**AVAILABLE RECORDS**

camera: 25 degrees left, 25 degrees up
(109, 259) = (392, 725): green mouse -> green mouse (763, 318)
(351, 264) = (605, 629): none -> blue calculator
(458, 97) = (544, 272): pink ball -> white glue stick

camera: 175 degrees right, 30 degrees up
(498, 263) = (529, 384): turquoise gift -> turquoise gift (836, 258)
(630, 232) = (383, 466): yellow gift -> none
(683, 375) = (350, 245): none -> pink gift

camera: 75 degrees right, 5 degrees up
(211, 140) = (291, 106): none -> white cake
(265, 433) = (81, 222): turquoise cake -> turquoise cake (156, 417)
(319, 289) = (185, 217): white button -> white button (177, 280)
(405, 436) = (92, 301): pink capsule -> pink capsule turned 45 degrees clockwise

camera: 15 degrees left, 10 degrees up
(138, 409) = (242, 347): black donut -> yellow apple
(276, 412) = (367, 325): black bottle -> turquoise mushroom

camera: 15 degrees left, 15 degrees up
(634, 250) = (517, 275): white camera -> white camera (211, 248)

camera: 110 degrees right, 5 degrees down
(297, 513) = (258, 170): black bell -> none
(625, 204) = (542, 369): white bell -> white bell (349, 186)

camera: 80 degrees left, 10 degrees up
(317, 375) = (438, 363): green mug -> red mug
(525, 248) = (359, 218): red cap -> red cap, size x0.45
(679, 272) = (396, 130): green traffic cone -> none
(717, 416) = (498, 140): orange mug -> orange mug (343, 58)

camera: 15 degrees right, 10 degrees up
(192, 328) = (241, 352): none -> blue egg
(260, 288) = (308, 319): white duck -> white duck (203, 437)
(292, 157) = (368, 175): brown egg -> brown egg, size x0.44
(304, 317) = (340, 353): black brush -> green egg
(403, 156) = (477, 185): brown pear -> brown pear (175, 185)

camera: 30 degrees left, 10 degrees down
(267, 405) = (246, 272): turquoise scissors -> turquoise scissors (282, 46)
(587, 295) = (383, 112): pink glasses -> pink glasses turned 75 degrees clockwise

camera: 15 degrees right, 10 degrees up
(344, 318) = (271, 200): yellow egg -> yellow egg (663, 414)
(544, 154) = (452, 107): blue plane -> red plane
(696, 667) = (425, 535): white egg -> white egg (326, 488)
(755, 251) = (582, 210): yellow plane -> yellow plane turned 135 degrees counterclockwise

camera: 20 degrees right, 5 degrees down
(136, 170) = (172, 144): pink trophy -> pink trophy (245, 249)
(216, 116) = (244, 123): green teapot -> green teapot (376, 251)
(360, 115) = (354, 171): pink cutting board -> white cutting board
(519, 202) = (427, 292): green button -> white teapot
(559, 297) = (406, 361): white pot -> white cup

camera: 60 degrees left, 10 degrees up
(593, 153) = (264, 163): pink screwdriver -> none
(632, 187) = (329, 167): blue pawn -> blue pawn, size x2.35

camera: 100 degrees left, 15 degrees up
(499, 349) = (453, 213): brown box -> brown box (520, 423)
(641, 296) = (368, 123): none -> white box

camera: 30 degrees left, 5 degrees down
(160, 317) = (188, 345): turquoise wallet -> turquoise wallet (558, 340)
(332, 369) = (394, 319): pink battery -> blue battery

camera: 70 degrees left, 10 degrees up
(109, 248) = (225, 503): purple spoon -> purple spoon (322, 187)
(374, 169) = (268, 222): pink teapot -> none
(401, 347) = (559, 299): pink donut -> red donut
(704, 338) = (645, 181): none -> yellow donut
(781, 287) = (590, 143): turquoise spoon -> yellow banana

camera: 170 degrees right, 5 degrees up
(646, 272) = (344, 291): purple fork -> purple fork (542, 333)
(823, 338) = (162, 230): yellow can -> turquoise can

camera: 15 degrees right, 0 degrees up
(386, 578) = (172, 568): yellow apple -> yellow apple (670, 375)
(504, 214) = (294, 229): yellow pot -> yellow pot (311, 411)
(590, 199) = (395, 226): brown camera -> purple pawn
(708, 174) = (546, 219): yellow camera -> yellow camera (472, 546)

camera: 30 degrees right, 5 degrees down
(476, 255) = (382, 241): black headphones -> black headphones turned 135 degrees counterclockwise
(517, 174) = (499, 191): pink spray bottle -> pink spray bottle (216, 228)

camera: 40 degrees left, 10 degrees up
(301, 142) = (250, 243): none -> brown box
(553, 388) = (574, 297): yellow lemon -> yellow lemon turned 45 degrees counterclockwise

**ASSIGNMENT**
Transcribe each line of the data above, unaltered, from the one where "camera: 170 degrees right, 5 degrees up" appears to the one where "(476, 255) = (382, 241): black" appears, inclusive of both.

**RESPONSE BOX**
camera: 170 degrees right, 5 degrees up
(646, 272) = (344, 291): purple fork -> purple fork (542, 333)
(823, 338) = (162, 230): yellow can -> turquoise can

camera: 15 degrees right, 0 degrees up
(386, 578) = (172, 568): yellow apple -> yellow apple (670, 375)
(504, 214) = (294, 229): yellow pot -> yellow pot (311, 411)
(590, 199) = (395, 226): brown camera -> purple pawn
(708, 174) = (546, 219): yellow camera -> yellow camera (472, 546)

camera: 30 degrees right, 5 degrees down
(476, 255) = (382, 241): black headphones -> black headphones turned 135 degrees counterclockwise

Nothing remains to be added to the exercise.